■ Your instructions
From first line to last, copy the listing exactly and omit its pictures.

■ Information provided

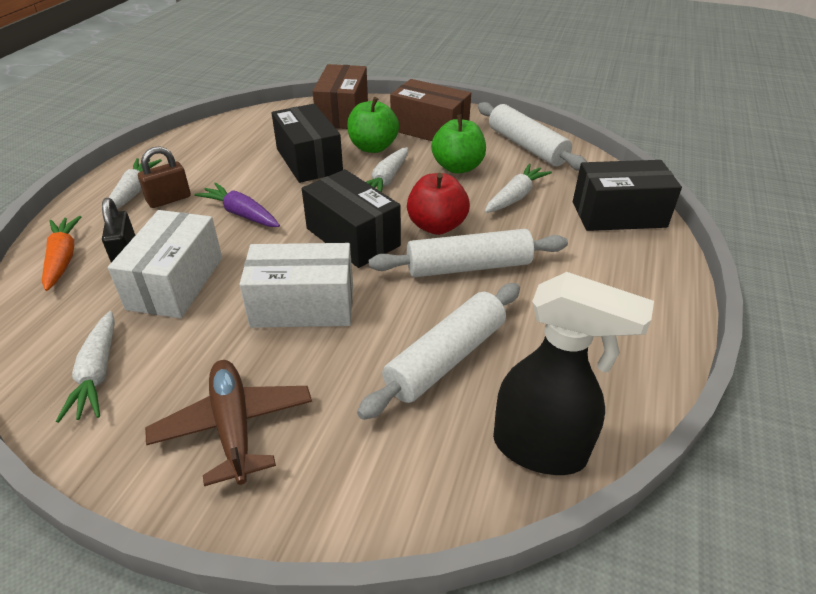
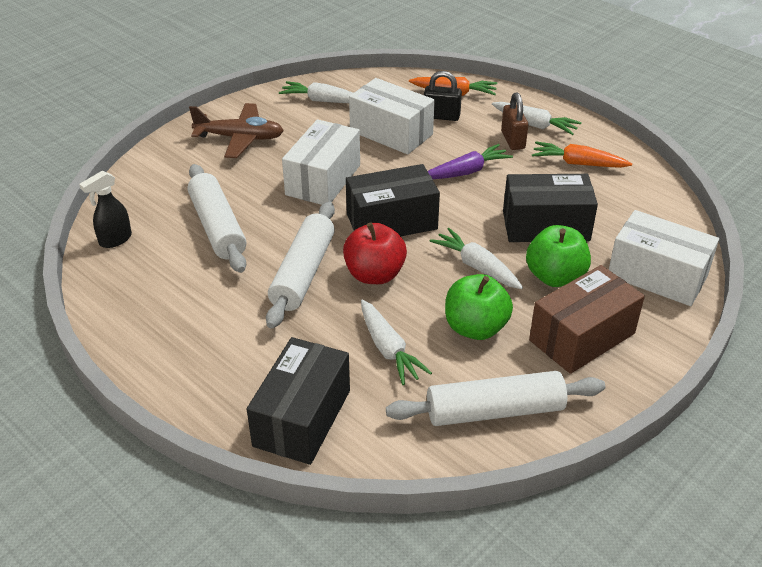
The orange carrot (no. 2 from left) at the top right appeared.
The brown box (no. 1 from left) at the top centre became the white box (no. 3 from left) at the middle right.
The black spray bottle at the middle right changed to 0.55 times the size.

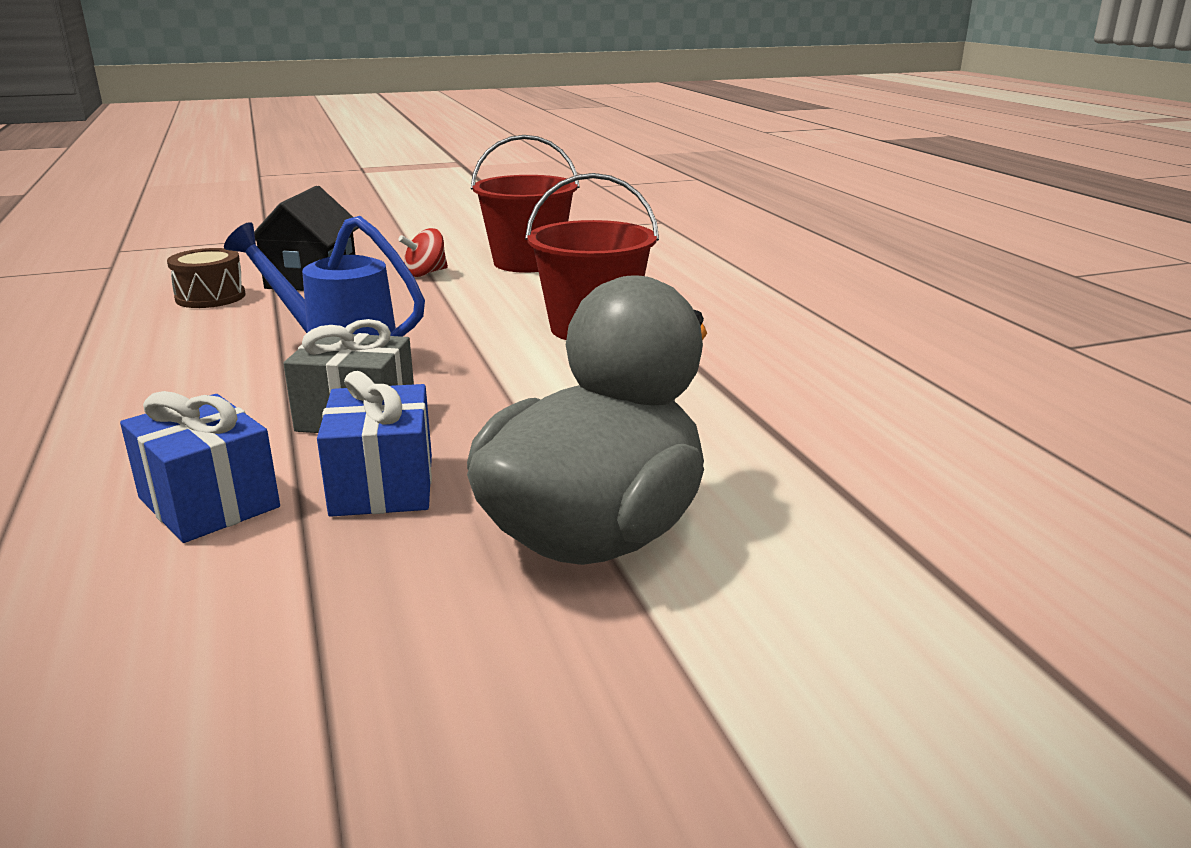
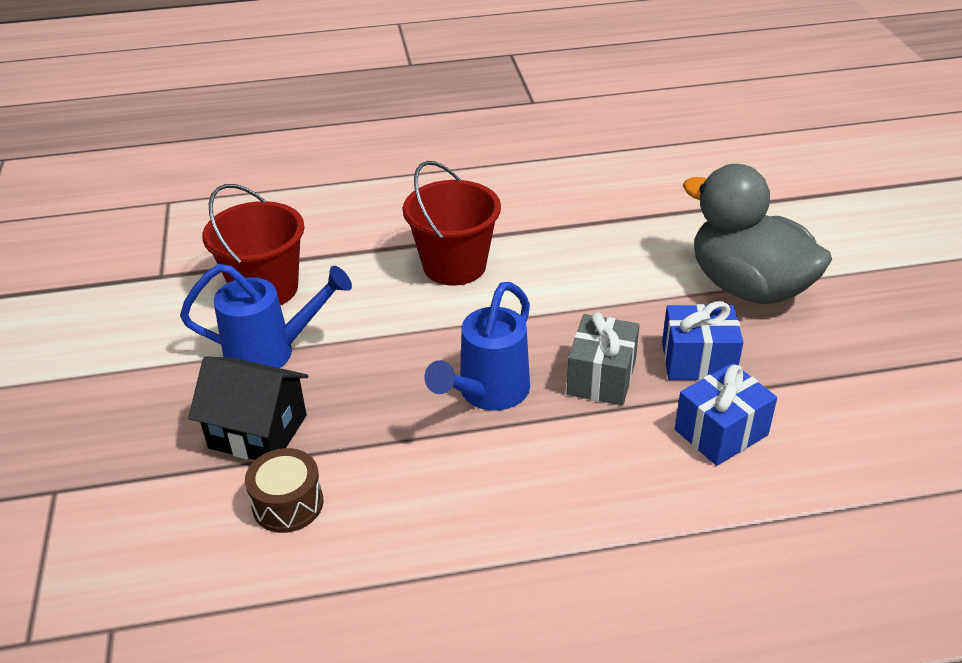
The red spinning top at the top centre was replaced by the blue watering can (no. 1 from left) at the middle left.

■ Exercise answer
The orange carrot (no. 2 from left) at the top right appeared.
The brown box (no. 1 from left) at the top centre became the white box (no. 3 from left) at the middle right.
The black spray bottle at the middle right changed to 0.55 times the size.

The red spinning top at the top centre was replaced by the blue watering can (no. 1 from left) at the middle left.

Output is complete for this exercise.